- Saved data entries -
<<<<
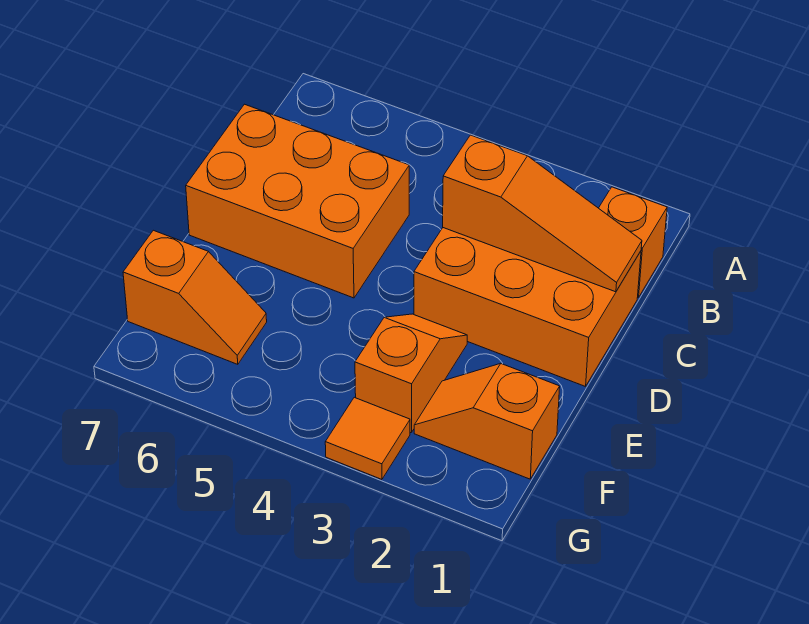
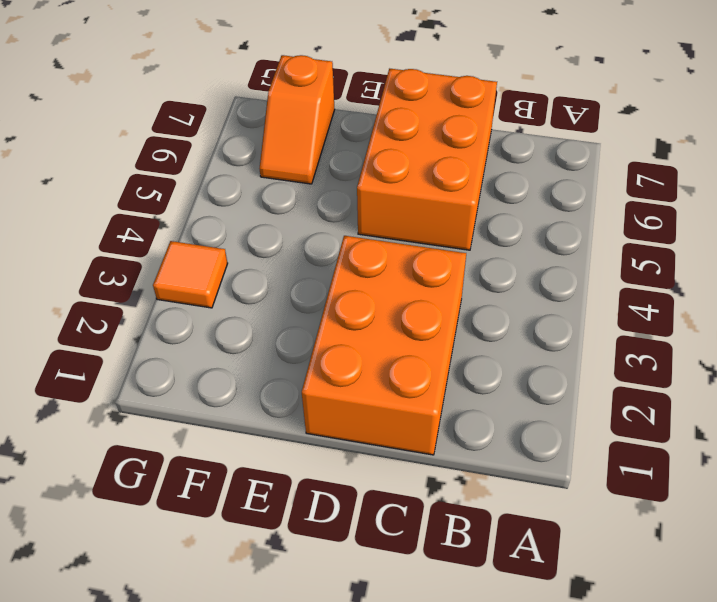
none -> orange brick B1 level 1
none -> orange slope E3:F3 level 1 top F

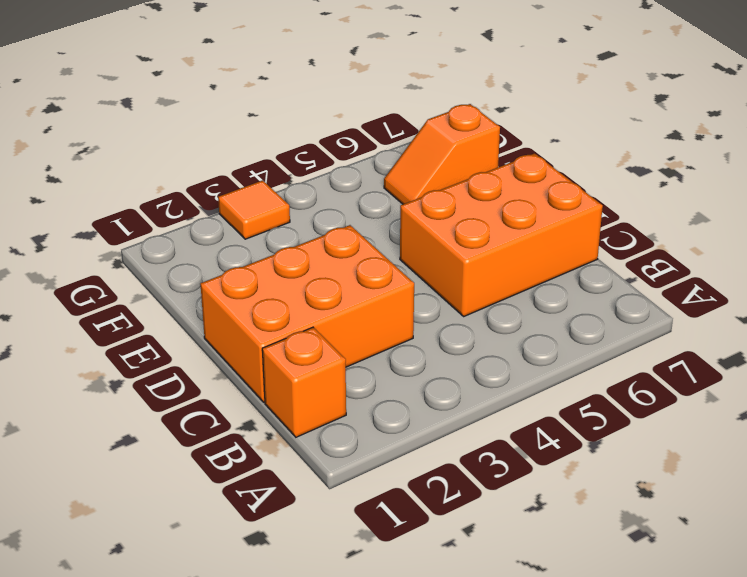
none -> orange slope E3:F3 level 1 top F
none -> orange slope F1:F2 level 1 top 1

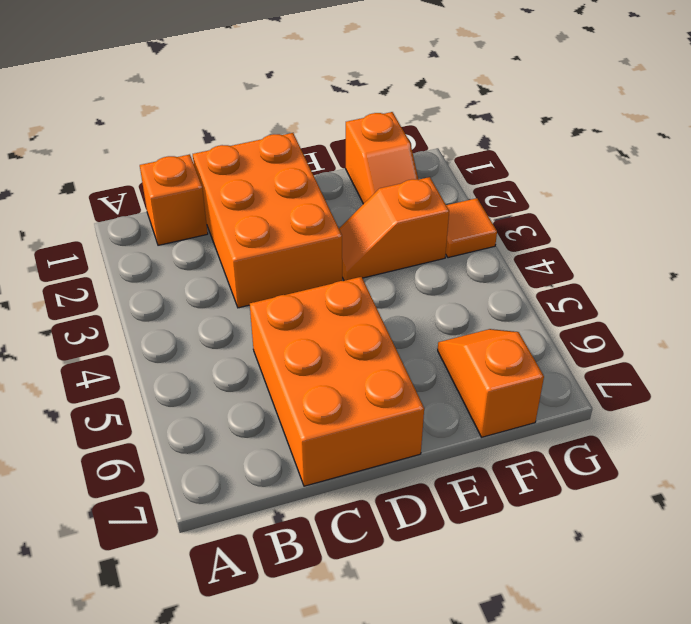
none -> orange slope C1:C3 level 2 top 3

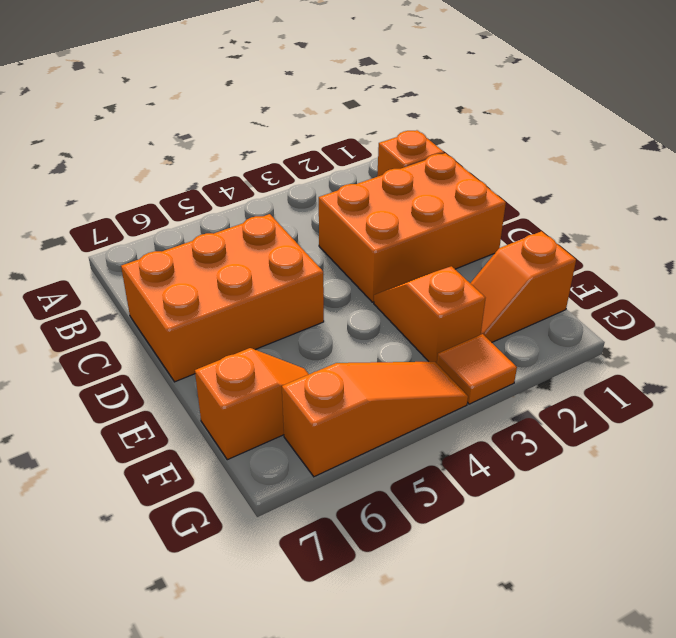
orange slope G4:G6 level 1 top 6 -> orange slope C1:C3 level 2 top 3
>>>>
- Assignment -
Leave out the pictures and repeat exactly the lines from the one containing "none -> orange slope C1:C3 level 2 top 3" through the last line of the entries.

- Task answer -
none -> orange slope C1:C3 level 2 top 3

orange slope G4:G6 level 1 top 6 -> orange slope C1:C3 level 2 top 3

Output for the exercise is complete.